• _TASK_
Lines containing the string "masks" are to be counted; report the number and nothing more.

• _DATASET ROWS_

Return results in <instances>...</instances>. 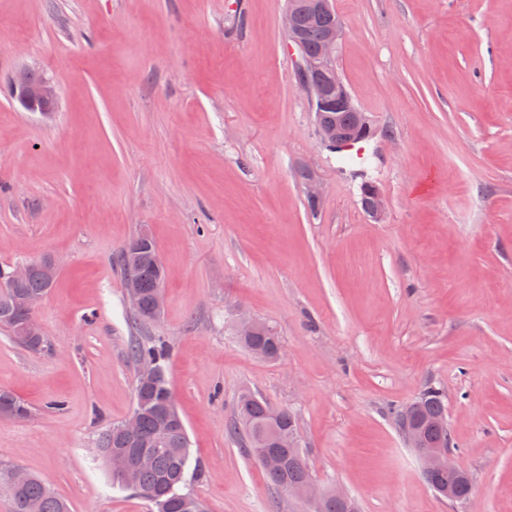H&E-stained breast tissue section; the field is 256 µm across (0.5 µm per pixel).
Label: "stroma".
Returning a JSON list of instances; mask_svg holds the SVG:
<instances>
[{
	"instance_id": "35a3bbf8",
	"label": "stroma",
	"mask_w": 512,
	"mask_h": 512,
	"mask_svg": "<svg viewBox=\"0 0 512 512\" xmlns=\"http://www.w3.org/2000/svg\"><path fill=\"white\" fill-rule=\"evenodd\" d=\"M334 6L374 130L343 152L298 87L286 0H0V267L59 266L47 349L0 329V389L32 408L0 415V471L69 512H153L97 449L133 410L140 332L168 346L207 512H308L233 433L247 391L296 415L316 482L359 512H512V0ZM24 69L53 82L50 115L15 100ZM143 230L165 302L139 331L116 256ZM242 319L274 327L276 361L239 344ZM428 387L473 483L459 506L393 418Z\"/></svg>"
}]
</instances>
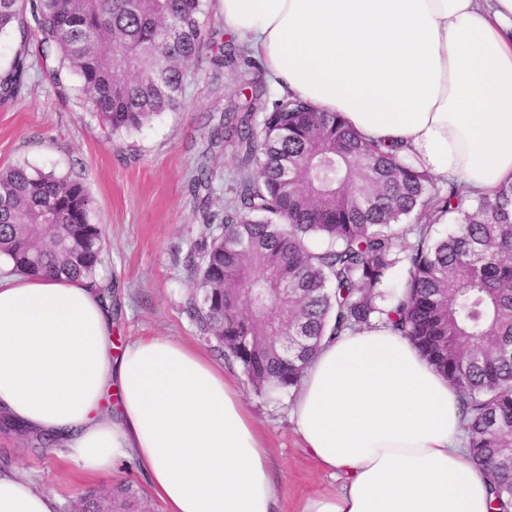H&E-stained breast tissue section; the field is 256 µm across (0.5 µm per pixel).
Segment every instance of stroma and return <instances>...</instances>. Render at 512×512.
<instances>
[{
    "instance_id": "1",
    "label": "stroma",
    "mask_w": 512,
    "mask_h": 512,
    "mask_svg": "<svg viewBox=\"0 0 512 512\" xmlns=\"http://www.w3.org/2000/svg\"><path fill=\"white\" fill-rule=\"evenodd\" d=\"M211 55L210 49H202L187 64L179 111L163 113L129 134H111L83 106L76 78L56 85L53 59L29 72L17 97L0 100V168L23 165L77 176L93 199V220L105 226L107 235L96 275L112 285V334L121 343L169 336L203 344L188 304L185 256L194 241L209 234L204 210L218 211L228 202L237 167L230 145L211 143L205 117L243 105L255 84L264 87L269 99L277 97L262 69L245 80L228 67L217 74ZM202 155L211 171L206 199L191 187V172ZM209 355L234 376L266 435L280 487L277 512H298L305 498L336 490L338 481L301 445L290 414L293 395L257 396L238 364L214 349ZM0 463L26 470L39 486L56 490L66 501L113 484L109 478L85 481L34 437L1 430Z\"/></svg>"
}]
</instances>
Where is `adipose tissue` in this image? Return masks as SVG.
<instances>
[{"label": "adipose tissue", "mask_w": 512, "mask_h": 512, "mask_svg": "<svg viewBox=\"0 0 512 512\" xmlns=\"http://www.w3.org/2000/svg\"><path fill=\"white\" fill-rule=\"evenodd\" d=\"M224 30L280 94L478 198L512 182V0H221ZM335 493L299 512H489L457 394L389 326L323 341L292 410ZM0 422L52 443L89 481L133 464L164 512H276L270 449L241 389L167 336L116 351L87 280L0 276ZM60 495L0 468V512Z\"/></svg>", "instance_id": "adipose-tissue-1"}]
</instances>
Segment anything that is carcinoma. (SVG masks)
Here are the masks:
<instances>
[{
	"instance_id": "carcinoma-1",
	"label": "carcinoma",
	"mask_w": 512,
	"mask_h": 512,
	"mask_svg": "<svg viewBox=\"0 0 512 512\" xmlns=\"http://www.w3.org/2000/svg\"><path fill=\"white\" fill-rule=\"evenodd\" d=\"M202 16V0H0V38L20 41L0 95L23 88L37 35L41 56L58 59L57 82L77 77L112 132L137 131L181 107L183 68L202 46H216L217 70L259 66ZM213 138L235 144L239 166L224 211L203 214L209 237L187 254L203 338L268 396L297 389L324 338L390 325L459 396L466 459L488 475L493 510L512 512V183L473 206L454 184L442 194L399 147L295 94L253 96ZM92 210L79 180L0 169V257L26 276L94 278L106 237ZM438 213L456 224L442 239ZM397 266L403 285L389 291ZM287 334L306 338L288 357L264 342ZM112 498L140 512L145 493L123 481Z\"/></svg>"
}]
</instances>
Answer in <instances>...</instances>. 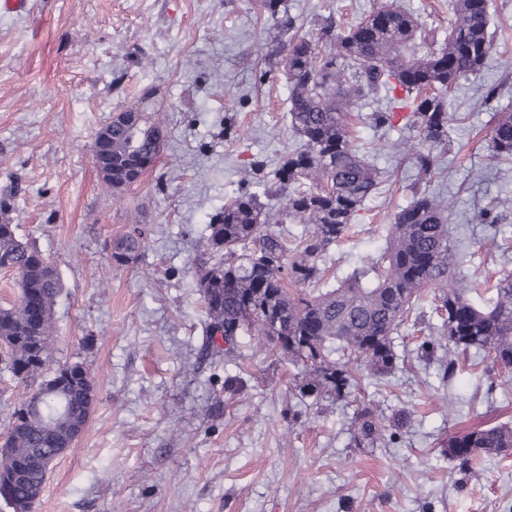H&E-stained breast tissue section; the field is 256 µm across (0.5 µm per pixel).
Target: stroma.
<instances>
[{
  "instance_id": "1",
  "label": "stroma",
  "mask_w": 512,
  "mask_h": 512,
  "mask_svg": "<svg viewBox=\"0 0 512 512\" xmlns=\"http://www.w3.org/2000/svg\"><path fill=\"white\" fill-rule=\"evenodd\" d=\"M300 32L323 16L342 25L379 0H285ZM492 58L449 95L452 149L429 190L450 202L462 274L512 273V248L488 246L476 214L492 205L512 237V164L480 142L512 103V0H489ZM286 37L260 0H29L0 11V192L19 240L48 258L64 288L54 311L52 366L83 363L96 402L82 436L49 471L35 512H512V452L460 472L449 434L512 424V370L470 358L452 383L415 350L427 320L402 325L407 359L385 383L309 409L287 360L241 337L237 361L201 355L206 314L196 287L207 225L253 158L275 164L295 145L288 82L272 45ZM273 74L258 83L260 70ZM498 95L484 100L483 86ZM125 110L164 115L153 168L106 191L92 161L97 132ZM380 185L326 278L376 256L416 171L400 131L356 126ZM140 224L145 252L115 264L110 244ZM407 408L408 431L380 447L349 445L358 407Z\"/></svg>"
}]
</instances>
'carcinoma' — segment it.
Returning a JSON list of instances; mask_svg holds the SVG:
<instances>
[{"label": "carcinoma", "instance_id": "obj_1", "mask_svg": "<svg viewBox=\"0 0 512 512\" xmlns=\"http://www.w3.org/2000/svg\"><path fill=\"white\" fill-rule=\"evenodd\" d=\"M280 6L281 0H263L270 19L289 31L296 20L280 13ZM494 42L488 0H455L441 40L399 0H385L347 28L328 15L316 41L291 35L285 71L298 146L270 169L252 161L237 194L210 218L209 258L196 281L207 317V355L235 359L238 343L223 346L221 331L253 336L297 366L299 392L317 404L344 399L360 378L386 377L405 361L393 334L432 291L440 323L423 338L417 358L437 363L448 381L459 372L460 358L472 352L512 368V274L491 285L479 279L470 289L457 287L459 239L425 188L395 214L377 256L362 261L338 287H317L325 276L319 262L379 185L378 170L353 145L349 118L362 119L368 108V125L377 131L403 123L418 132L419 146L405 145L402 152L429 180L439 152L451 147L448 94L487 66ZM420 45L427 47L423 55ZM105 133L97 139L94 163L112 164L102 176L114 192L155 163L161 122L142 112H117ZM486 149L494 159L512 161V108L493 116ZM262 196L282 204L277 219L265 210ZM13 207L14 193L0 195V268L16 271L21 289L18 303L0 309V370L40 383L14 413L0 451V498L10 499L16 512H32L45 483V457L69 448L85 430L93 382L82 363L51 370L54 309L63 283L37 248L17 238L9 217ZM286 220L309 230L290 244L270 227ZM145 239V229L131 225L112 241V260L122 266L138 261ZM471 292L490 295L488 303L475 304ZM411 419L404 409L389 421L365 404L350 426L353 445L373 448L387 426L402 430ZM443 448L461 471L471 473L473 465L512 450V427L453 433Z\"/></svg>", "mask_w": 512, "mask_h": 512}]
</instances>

• _RESPONSE TO THE EXERCISE_
3